YOUR ASSIGNMENT:
Below this line is a set of entries; quote exactly the lines from the line that contains "R2: 3k (5V, N009) -> 22k (5V, N009)" to the line that contains "R215: 1.8k (DGND, VB) -> 1.8k (VB, VX)", both lines included.

———

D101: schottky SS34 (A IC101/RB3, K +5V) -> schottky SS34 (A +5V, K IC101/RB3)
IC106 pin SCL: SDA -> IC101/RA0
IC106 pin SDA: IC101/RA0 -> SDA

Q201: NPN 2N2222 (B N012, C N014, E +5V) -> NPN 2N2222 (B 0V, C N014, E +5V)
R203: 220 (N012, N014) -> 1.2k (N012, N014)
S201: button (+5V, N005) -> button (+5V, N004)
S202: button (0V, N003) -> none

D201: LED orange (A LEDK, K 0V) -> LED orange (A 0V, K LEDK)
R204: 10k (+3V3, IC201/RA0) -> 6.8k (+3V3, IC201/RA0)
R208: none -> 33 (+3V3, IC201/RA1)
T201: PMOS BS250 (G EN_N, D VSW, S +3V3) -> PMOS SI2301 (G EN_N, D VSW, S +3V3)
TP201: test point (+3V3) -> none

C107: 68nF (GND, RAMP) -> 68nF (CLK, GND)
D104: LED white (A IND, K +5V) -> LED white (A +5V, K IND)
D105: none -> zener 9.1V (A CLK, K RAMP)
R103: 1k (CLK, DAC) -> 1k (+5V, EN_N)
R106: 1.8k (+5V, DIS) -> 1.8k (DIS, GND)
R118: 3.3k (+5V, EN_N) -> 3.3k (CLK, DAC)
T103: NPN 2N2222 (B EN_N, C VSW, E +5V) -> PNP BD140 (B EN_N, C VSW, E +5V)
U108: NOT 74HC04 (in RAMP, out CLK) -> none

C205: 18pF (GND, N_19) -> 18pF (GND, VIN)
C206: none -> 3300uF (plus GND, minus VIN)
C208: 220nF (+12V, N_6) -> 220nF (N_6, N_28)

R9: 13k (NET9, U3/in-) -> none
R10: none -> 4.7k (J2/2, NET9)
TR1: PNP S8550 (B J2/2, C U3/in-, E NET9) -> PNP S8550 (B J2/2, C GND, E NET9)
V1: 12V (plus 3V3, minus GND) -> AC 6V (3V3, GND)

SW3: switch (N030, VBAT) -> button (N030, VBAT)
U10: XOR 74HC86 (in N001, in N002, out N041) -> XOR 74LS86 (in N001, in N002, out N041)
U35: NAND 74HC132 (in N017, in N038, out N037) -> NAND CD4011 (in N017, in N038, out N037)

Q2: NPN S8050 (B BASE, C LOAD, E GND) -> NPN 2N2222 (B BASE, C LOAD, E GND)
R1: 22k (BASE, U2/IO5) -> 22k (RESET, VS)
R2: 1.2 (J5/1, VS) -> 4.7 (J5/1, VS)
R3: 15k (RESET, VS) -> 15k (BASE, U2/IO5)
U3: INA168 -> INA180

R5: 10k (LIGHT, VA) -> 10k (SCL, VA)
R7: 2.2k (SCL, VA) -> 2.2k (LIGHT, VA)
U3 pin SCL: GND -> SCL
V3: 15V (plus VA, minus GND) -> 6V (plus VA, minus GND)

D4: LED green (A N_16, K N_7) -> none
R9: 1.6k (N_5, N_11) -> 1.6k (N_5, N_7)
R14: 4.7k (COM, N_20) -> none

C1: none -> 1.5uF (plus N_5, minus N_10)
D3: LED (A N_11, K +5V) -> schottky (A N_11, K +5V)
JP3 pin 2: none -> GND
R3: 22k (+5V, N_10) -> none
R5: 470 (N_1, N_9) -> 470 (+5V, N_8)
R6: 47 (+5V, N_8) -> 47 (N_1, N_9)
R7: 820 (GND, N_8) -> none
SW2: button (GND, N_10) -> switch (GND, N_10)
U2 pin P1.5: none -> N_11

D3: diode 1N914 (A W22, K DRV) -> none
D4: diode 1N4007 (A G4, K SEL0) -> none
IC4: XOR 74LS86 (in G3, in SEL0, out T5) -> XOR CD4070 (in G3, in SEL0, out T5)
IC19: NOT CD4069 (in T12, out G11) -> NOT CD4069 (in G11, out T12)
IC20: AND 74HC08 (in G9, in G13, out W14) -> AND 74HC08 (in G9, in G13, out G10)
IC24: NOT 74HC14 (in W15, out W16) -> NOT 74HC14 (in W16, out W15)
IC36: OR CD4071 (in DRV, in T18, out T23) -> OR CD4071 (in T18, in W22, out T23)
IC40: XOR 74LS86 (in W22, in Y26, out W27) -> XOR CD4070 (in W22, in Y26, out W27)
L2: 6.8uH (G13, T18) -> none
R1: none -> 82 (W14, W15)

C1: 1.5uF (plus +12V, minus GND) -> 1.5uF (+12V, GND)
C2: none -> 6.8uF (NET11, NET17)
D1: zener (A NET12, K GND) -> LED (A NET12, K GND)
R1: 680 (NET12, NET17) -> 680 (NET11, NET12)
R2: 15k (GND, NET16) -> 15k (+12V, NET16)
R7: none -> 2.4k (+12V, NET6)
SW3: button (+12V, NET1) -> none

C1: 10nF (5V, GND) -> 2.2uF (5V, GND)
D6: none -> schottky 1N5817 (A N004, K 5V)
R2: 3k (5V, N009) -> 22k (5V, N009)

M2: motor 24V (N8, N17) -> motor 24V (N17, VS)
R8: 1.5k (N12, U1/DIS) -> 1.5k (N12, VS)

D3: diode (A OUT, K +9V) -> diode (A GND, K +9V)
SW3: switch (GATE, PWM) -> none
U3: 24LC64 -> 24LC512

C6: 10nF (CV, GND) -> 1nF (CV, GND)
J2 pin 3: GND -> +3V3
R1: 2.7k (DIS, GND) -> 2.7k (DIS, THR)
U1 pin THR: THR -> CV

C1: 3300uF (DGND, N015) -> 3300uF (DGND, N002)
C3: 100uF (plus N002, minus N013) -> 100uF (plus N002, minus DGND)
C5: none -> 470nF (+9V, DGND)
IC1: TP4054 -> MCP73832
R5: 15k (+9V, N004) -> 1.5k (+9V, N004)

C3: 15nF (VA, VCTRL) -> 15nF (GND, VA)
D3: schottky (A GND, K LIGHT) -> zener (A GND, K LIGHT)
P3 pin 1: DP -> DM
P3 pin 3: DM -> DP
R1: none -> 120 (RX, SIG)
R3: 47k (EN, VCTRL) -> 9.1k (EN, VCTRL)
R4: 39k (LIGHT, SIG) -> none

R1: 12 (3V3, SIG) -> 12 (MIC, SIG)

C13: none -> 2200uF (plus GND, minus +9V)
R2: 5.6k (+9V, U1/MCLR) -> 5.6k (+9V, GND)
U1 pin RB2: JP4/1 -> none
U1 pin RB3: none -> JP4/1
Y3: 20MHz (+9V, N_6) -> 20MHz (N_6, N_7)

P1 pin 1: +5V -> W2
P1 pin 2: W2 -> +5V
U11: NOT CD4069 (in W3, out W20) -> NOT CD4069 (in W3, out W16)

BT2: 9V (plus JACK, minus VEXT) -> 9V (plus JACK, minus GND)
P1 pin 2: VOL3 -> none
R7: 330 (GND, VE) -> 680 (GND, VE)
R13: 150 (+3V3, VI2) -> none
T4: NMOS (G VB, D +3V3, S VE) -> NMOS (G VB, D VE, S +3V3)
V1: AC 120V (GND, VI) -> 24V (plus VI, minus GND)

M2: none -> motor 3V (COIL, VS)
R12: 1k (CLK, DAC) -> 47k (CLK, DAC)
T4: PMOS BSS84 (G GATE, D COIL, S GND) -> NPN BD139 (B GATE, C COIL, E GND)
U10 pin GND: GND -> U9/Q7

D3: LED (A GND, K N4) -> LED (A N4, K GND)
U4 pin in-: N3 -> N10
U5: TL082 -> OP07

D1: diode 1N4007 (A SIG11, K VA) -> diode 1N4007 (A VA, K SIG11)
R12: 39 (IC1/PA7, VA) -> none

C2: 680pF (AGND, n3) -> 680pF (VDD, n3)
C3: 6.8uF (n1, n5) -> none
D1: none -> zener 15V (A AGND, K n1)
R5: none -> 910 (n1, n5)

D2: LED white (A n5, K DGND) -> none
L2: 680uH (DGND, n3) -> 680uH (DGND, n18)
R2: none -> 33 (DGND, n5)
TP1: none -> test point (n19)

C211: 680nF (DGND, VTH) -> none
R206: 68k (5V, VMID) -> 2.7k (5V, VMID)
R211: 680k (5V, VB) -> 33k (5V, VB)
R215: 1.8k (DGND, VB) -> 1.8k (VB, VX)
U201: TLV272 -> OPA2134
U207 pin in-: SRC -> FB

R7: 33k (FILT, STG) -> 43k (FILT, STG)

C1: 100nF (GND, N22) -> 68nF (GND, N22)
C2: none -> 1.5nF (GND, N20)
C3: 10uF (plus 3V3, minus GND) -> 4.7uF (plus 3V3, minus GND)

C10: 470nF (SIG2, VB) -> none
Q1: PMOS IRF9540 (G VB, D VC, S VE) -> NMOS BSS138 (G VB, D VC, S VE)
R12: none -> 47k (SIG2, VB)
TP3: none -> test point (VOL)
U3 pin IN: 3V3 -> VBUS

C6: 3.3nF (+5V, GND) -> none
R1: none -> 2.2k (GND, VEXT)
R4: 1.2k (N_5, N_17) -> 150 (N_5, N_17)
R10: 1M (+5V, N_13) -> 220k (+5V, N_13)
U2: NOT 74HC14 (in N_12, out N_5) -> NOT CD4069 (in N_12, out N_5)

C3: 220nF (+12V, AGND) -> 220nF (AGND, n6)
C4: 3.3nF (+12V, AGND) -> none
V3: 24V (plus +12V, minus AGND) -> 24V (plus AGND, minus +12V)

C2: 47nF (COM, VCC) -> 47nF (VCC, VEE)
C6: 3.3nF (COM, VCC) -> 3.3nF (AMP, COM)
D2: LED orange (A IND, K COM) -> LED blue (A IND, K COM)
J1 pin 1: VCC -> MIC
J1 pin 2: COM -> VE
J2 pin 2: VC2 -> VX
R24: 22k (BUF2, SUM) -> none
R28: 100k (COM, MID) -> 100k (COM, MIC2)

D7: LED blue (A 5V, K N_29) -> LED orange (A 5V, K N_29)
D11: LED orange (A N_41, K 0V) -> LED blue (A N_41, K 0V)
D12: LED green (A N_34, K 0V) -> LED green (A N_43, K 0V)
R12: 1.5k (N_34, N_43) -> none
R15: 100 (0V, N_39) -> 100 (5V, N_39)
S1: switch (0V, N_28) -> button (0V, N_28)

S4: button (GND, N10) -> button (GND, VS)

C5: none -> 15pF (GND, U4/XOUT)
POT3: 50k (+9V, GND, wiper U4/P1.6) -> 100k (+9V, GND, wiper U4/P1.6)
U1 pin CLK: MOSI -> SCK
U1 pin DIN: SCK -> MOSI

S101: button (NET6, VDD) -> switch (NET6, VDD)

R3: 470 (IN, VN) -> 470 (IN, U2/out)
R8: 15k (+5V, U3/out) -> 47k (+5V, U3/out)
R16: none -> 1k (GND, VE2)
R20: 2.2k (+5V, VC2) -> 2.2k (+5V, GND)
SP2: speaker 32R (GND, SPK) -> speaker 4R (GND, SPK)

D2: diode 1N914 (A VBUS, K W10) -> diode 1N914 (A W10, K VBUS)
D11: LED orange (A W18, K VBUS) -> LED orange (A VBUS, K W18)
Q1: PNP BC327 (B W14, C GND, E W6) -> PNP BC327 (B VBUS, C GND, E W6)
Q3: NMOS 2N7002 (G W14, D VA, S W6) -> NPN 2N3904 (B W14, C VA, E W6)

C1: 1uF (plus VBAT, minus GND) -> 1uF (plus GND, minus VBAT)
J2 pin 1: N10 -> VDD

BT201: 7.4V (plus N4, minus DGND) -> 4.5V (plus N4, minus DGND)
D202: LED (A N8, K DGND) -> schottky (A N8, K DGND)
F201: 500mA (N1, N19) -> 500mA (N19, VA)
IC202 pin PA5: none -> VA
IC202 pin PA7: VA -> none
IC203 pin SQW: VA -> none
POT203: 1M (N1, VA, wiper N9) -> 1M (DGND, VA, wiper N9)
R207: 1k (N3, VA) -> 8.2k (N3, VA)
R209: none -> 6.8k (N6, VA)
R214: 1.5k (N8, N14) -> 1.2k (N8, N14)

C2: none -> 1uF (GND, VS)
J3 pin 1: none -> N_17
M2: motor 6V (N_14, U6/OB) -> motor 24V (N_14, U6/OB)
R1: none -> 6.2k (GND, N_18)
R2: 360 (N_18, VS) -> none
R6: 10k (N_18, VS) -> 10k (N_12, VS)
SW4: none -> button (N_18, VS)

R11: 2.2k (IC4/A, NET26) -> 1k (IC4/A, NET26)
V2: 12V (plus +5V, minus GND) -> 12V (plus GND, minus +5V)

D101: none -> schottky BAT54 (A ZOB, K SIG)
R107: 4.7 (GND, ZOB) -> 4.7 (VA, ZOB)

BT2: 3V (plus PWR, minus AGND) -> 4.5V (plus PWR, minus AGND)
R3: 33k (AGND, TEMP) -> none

———

TASK OUTPUT:
R2: 3k (5V, N009) -> 22k (5V, N009)

M2: motor 24V (N8, N17) -> motor 24V (N17, VS)
R8: 1.5k (N12, U1/DIS) -> 1.5k (N12, VS)

D3: diode (A OUT, K +9V) -> diode (A GND, K +9V)
SW3: switch (GATE, PWM) -> none
U3: 24LC64 -> 24LC512

C6: 10nF (CV, GND) -> 1nF (CV, GND)
J2 pin 3: GND -> +3V3
R1: 2.7k (DIS, GND) -> 2.7k (DIS, THR)
U1 pin THR: THR -> CV

C1: 3300uF (DGND, N015) -> 3300uF (DGND, N002)
C3: 100uF (plus N002, minus N013) -> 100uF (plus N002, minus DGND)
C5: none -> 470nF (+9V, DGND)
IC1: TP4054 -> MCP73832
R5: 15k (+9V, N004) -> 1.5k (+9V, N004)

C3: 15nF (VA, VCTRL) -> 15nF (GND, VA)
D3: schottky (A GND, K LIGHT) -> zener (A GND, K LIGHT)
P3 pin 1: DP -> DM
P3 pin 3: DM -> DP
R1: none -> 120 (RX, SIG)
R3: 47k (EN, VCTRL) -> 9.1k (EN, VCTRL)
R4: 39k (LIGHT, SIG) -> none

R1: 12 (3V3, SIG) -> 12 (MIC, SIG)

C13: none -> 2200uF (plus GND, minus +9V)
R2: 5.6k (+9V, U1/MCLR) -> 5.6k (+9V, GND)
U1 pin RB2: JP4/1 -> none
U1 pin RB3: none -> JP4/1
Y3: 20MHz (+9V, N_6) -> 20MHz (N_6, N_7)

P1 pin 1: +5V -> W2
P1 pin 2: W2 -> +5V
U11: NOT CD4069 (in W3, out W20) -> NOT CD4069 (in W3, out W16)

BT2: 9V (plus JACK, minus VEXT) -> 9V (plus JACK, minus GND)
P1 pin 2: VOL3 -> none
R7: 330 (GND, VE) -> 680 (GND, VE)
R13: 150 (+3V3, VI2) -> none
T4: NMOS (G VB, D +3V3, S VE) -> NMOS (G VB, D VE, S +3V3)
V1: AC 120V (GND, VI) -> 24V (plus VI, minus GND)

M2: none -> motor 3V (COIL, VS)
R12: 1k (CLK, DAC) -> 47k (CLK, DAC)
T4: PMOS BSS84 (G GATE, D COIL, S GND) -> NPN BD139 (B GATE, C COIL, E GND)
U10 pin GND: GND -> U9/Q7

D3: LED (A GND, K N4) -> LED (A N4, K GND)
U4 pin in-: N3 -> N10
U5: TL082 -> OP07

D1: diode 1N4007 (A SIG11, K VA) -> diode 1N4007 (A VA, K SIG11)
R12: 39 (IC1/PA7, VA) -> none

C2: 680pF (AGND, n3) -> 680pF (VDD, n3)
C3: 6.8uF (n1, n5) -> none
D1: none -> zener 15V (A AGND, K n1)
R5: none -> 910 (n1, n5)

D2: LED white (A n5, K DGND) -> none
L2: 680uH (DGND, n3) -> 680uH (DGND, n18)
R2: none -> 33 (DGND, n5)
TP1: none -> test point (n19)

C211: 680nF (DGND, VTH) -> none
R206: 68k (5V, VMID) -> 2.7k (5V, VMID)
R211: 680k (5V, VB) -> 33k (5V, VB)
R215: 1.8k (DGND, VB) -> 1.8k (VB, VX)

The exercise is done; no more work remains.